(Records from a dataset)

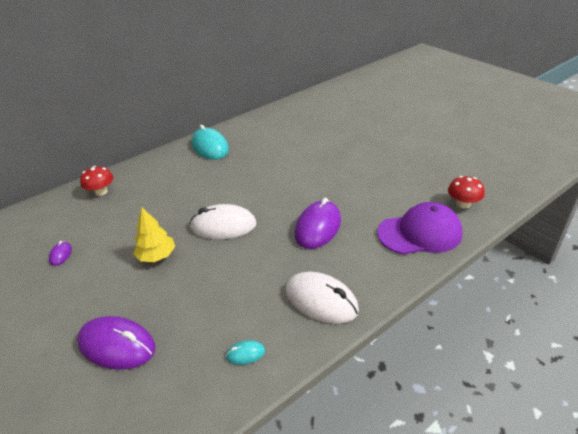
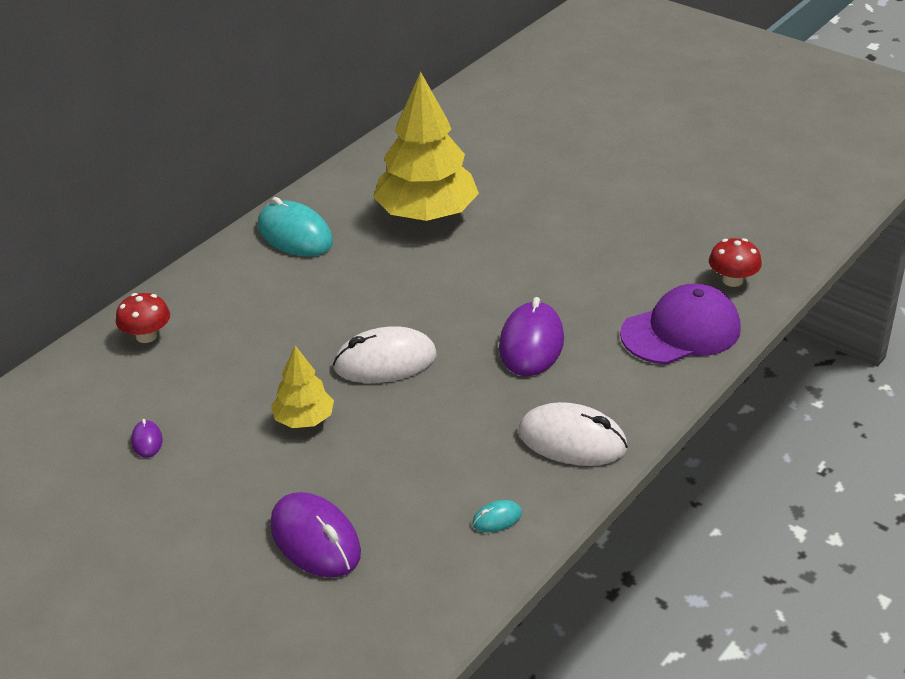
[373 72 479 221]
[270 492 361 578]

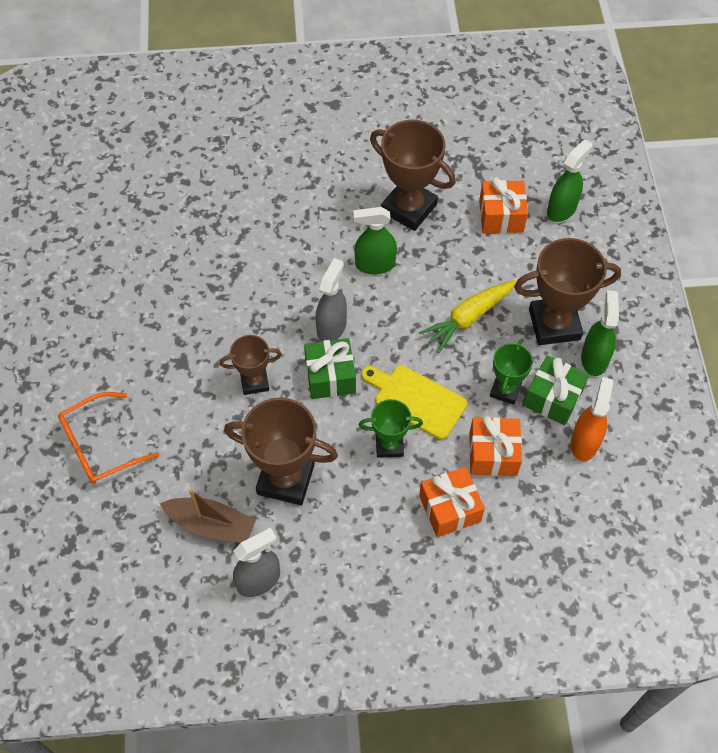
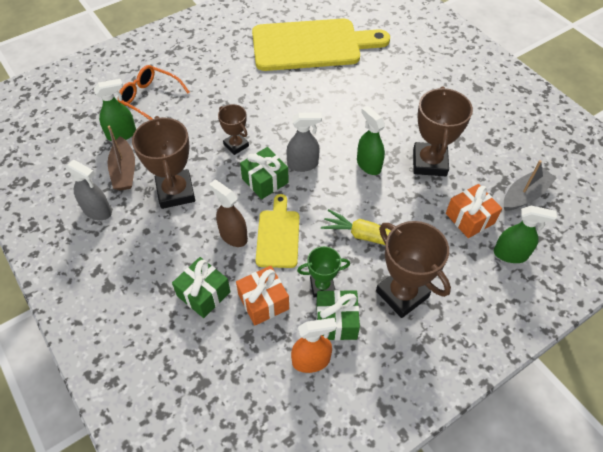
[252 19 390 71]
[504 160 557 211]
[94 79 136 141]
[209 180 248 247]
[172 257 231 318]

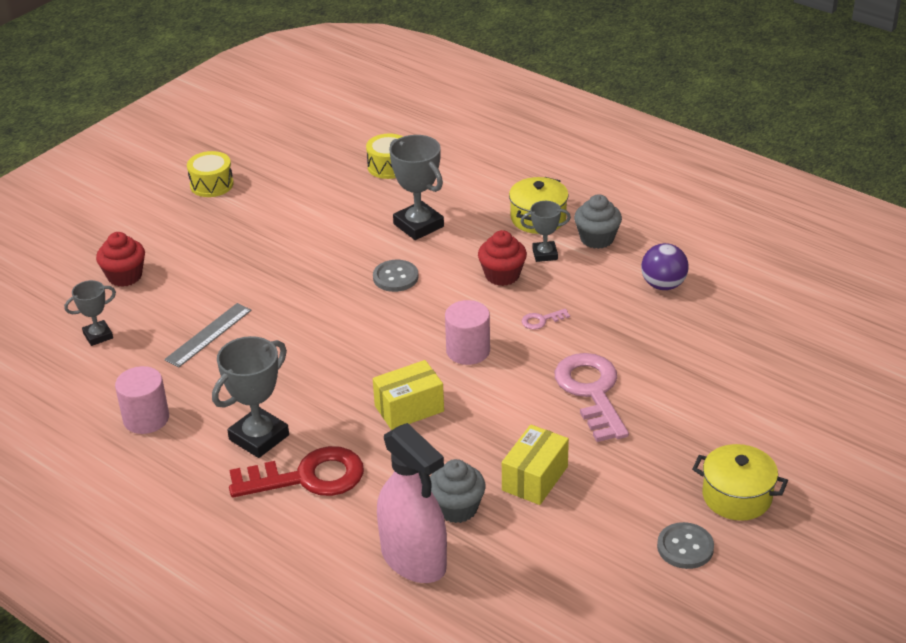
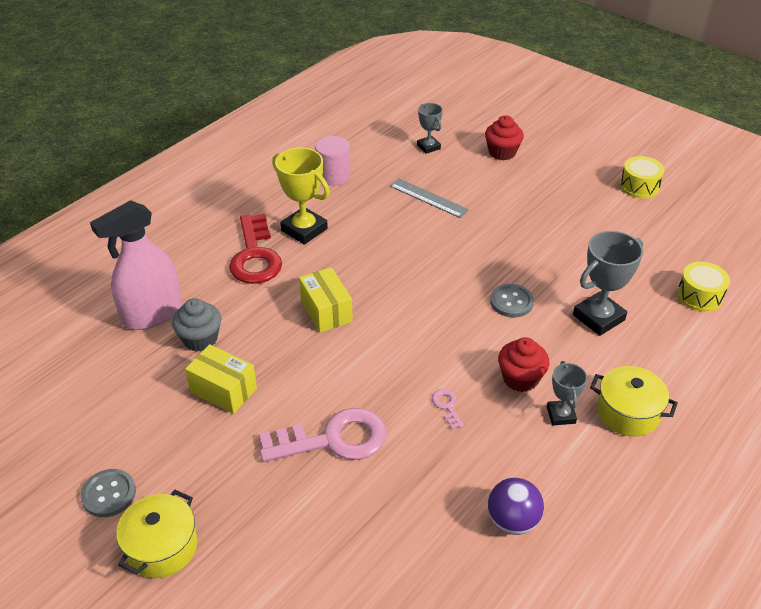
[445 300 490 365] (first image)
[574 194 622 249] (first image)
[272 148 330 245]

■ **YOUR INSTRUCTIONS**
Copy the data in full. No pictures belong in the copy.

■ **ANSWER FOR THIS EXERCISE**
[373 72 479 221]
[270 492 361 578]

[252 19 390 71]
[504 160 557 211]
[94 79 136 141]
[209 180 248 247]
[172 257 231 318]

[445 300 490 365] (first image)
[574 194 622 249] (first image)
[272 148 330 245]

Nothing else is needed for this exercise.